▶ _Requirement_:
The response must contain every line below in which "none" appears.

▶ _Data extracts_:
== Segment start ==

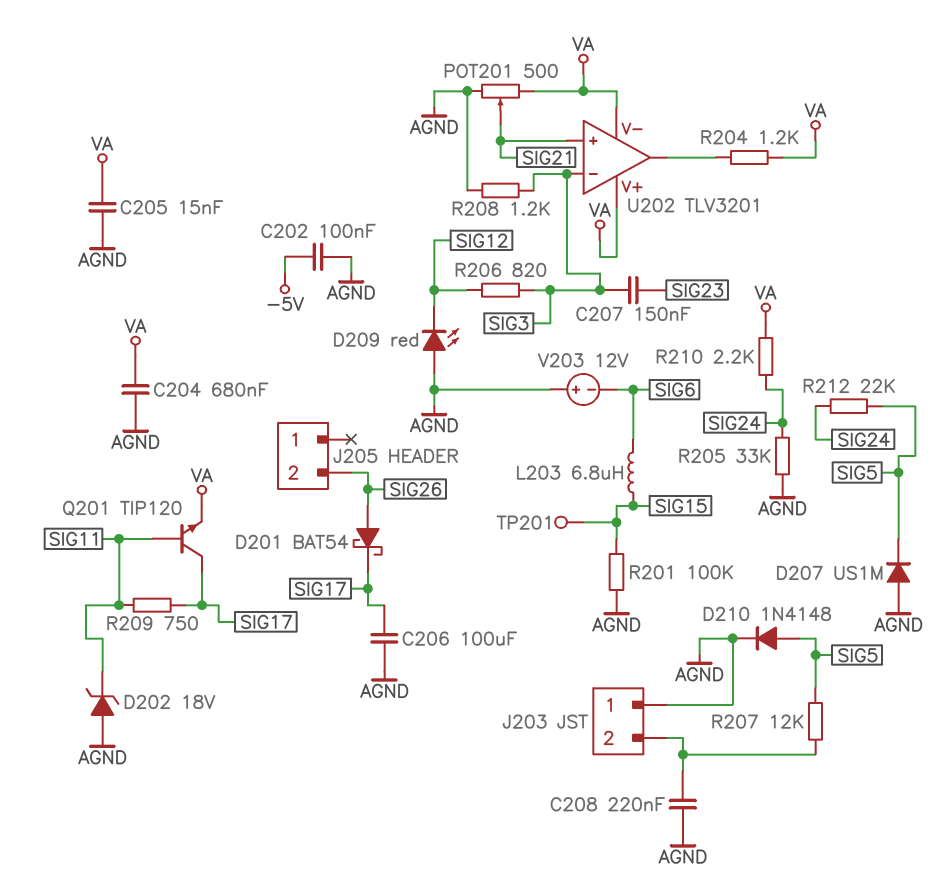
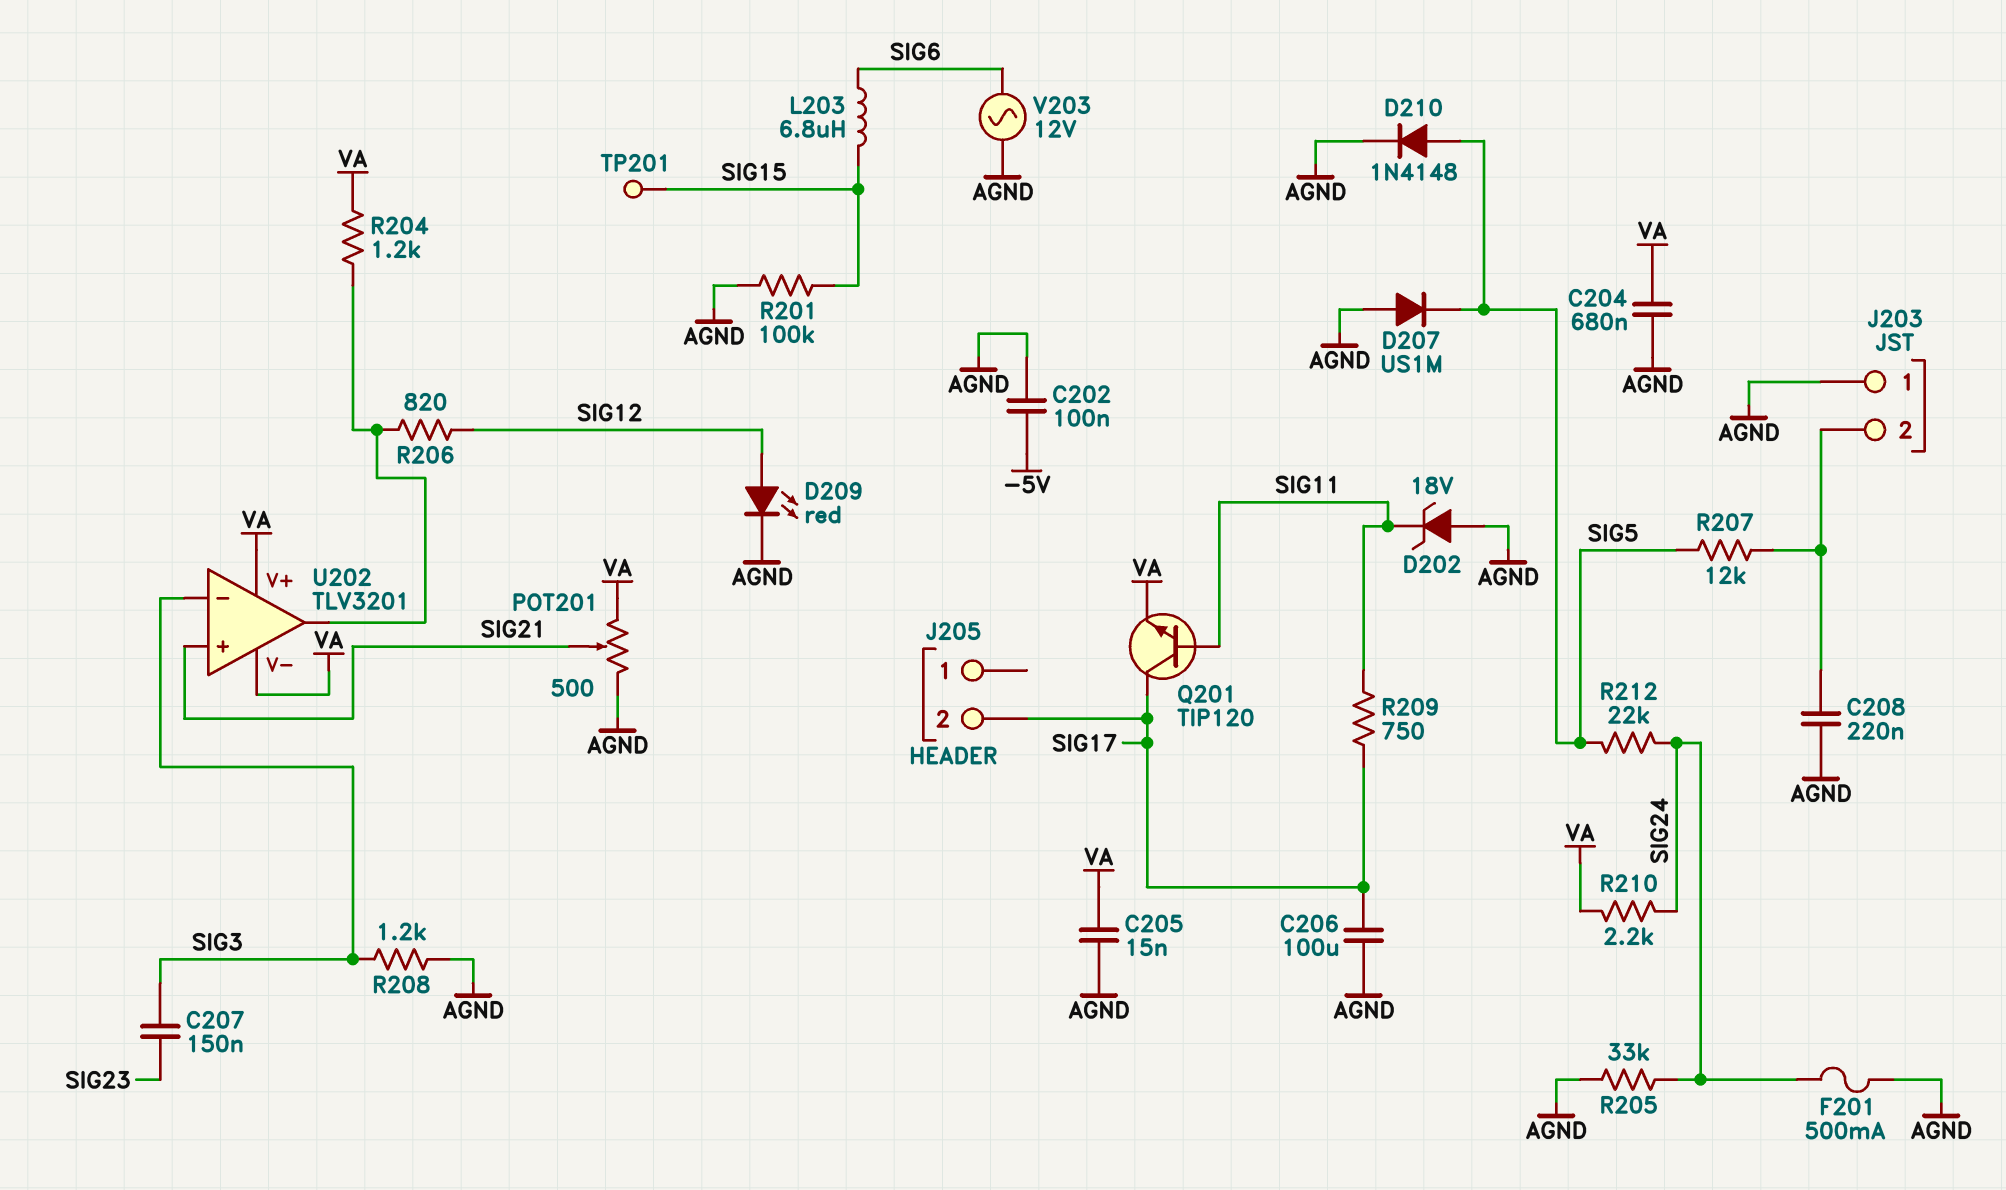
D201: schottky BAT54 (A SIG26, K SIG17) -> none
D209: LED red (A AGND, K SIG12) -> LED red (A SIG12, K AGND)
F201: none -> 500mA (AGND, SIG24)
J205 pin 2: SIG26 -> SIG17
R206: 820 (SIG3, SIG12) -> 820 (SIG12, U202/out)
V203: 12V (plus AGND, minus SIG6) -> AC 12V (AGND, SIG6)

== Segment end ==
== Segment start ==

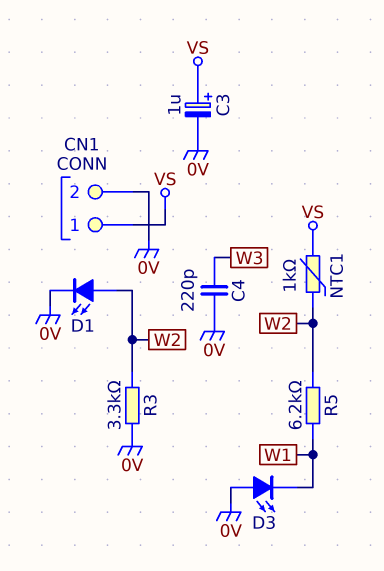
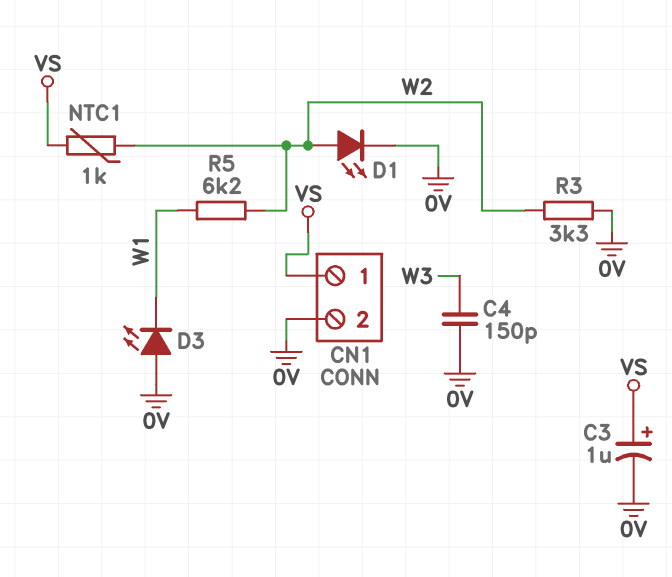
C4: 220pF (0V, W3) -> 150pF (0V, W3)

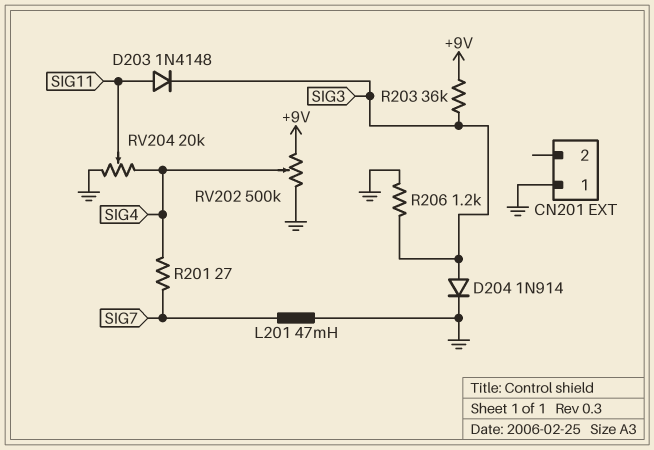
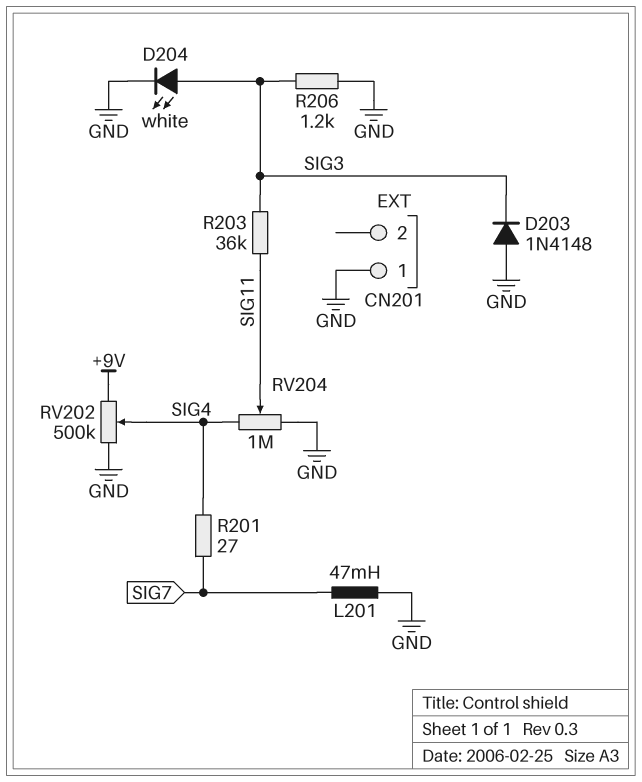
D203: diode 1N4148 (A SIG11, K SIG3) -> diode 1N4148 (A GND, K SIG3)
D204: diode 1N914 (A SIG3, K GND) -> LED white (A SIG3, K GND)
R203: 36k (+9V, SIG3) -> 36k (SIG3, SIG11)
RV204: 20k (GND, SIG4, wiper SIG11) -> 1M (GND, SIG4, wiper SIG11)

== Segment end ==
== Segment start ==

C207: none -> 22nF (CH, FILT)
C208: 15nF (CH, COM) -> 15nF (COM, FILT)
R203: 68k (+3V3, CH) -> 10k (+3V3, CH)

== Segment end ==

▶ _Exercise response_:
D201: schottky BAT54 (A SIG26, K SIG17) -> none
F201: none -> 500mA (AGND, SIG24)
C207: none -> 22nF (CH, FILT)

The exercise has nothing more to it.